## Exercise
Only a number is expected: the count of lines in the listing where "battery" occurs.

---*---

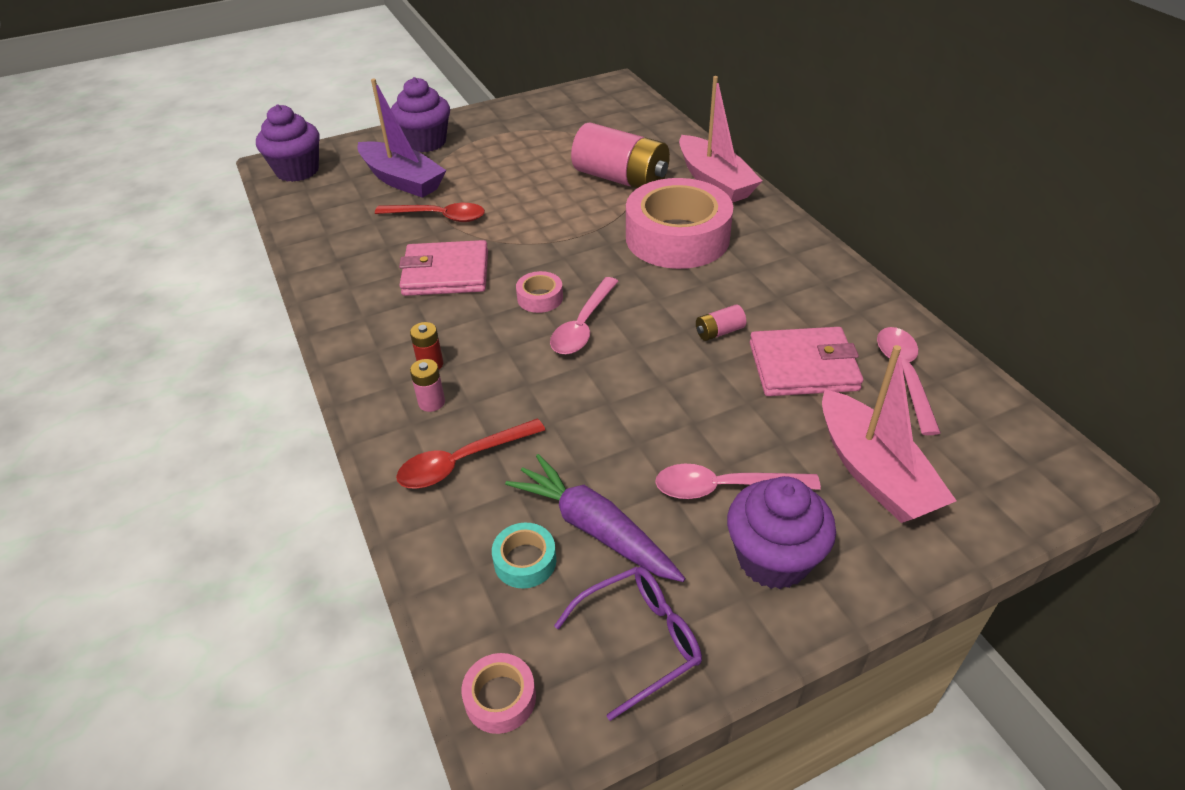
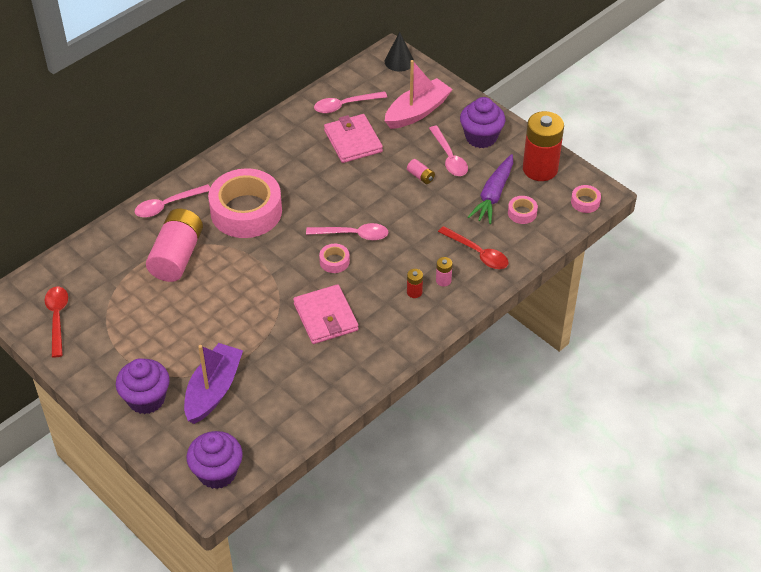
camera: 110 degrees left, 5 degrees up
(439, 217) = (259, 346): red spoon -> red spoon (57, 318)
(525, 561) = (522, 213): turquoise tape -> pink tape
(640, 640) = (540, 169): purple glasses -> red battery
(714, 181) = (167, 205): pink boat -> pink spoon
(719, 332) = (336, 177): pink battery -> pink battery (420, 176)
(1047, 482) = (399, 61): none -> black cone

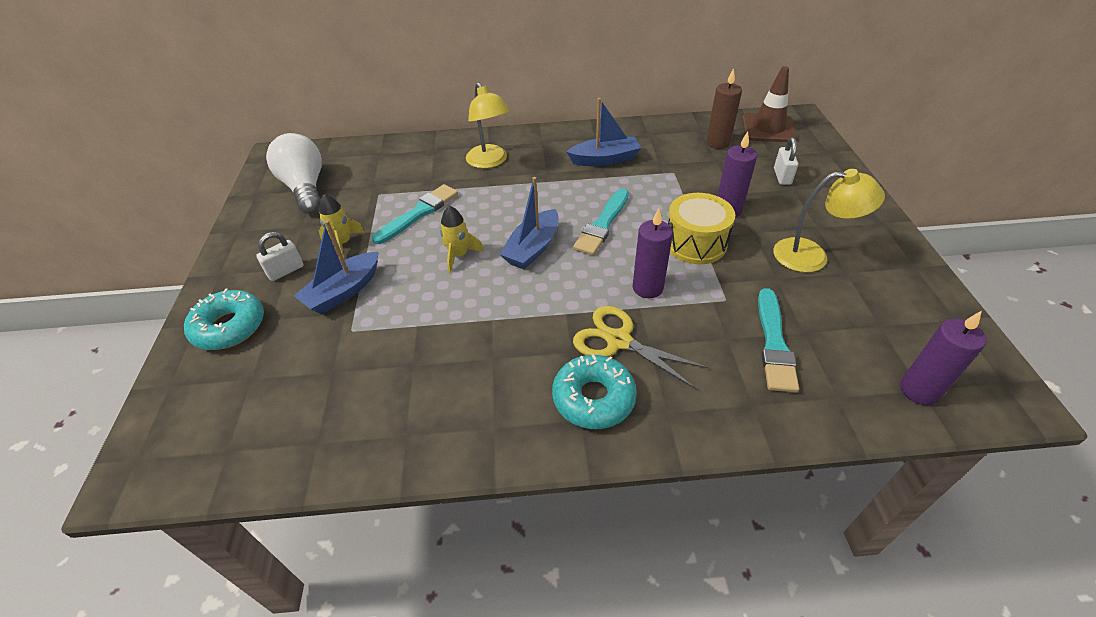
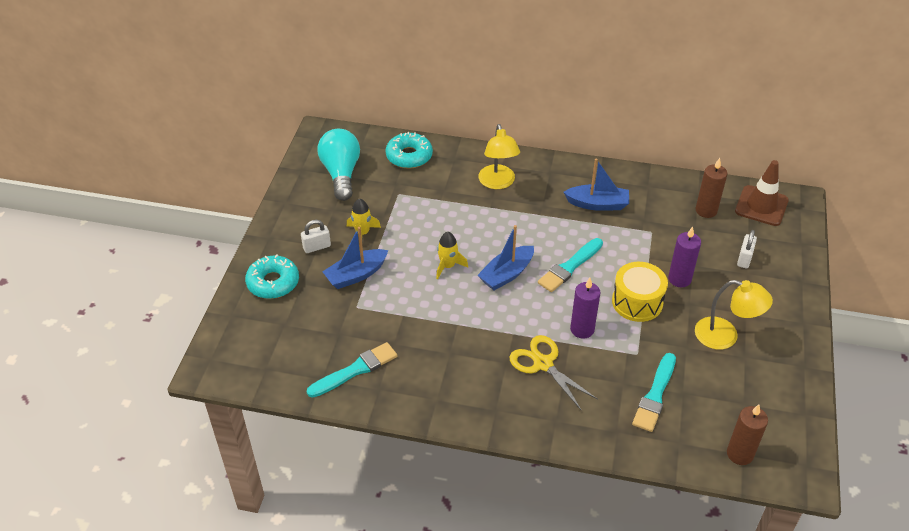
camera: 15 degrees right, 0 degrees up
(305, 188) = (341, 173): white light bulb -> turquoise light bulb
(418, 213) = (426, 220): turquoise brush -> turquoise brush (355, 370)
(593, 398) = (509, 398): turquoise donut -> turquoise donut (409, 156)
(919, 390) = (740, 454): purple candle -> brown candle

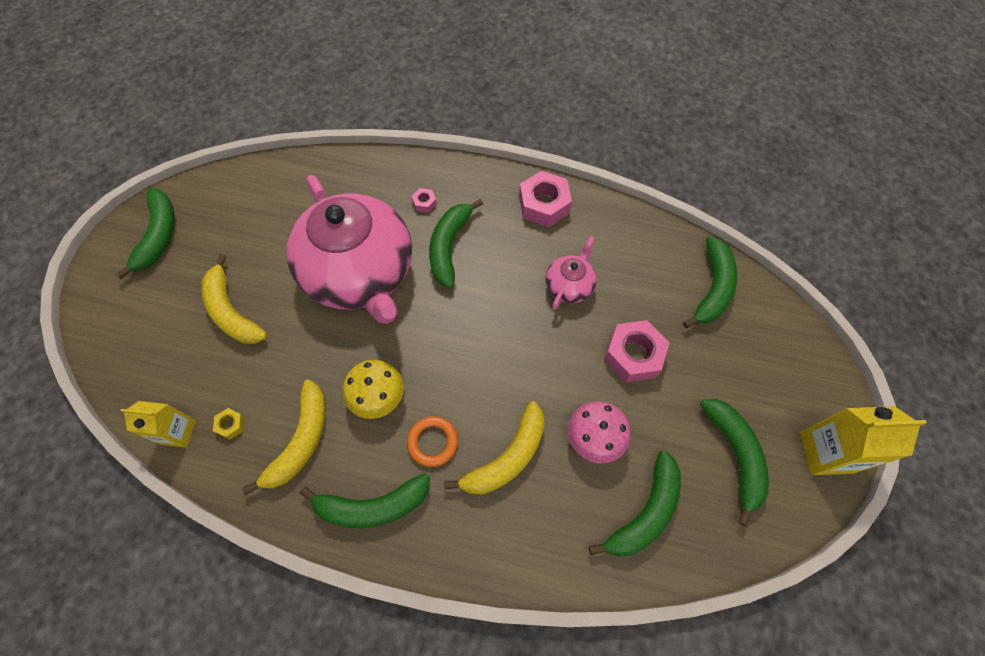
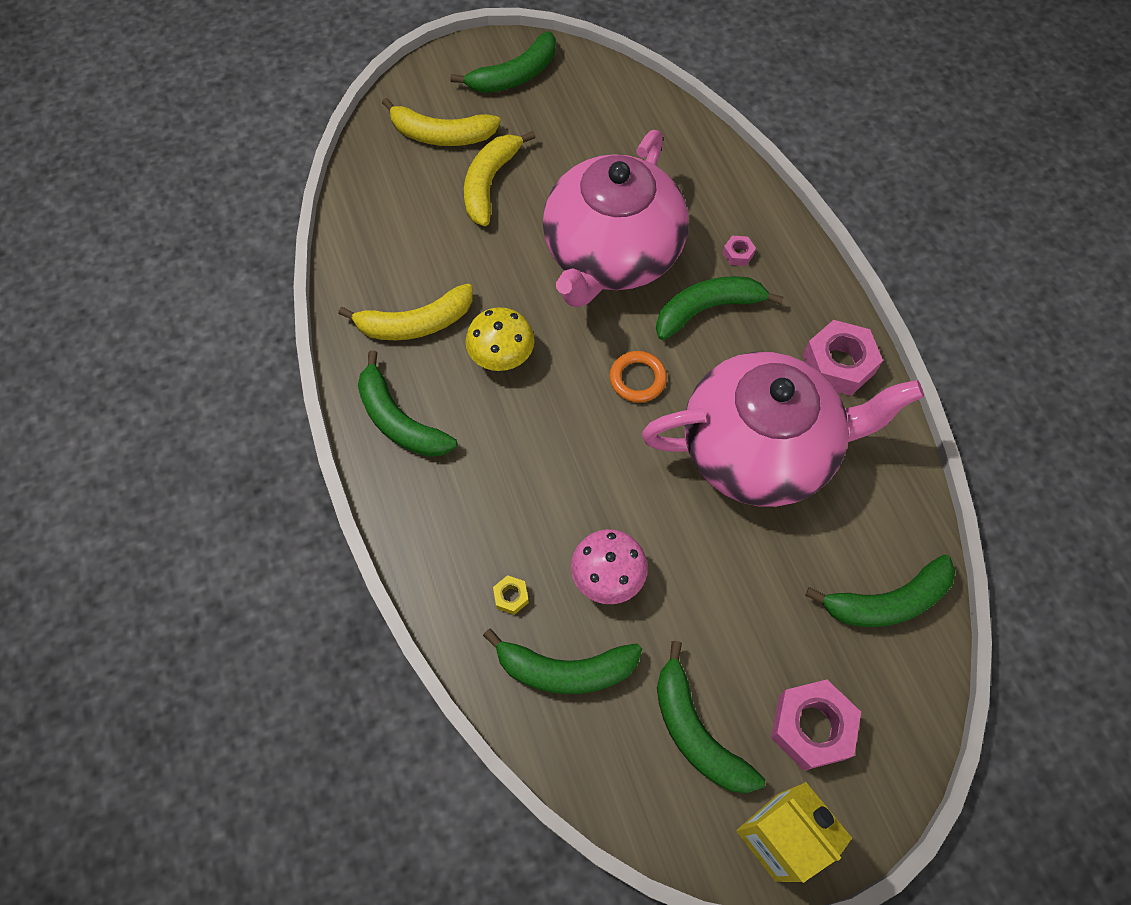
camera: 55 degrees right, 0 degrees up
(178, 432) = (356, 228): yellow carton -> none
(231, 425) = (390, 261): yellow nut -> yellow nut (511, 596)
(433, 442) = (493, 430): orange ring -> orange ring (637, 379)
(507, 457) = (526, 505): yellow banana -> yellow banana (442, 135)
(569, 285) = (760, 449): pink teapot -> pink teapot, size x2.36
(633, 355) = (731, 561): pink nut -> pink nut (811, 727)
(735, 455) = (696, 732): green banana -> green banana turned 105 degrees clockwise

---*---

## Solution to the problem
2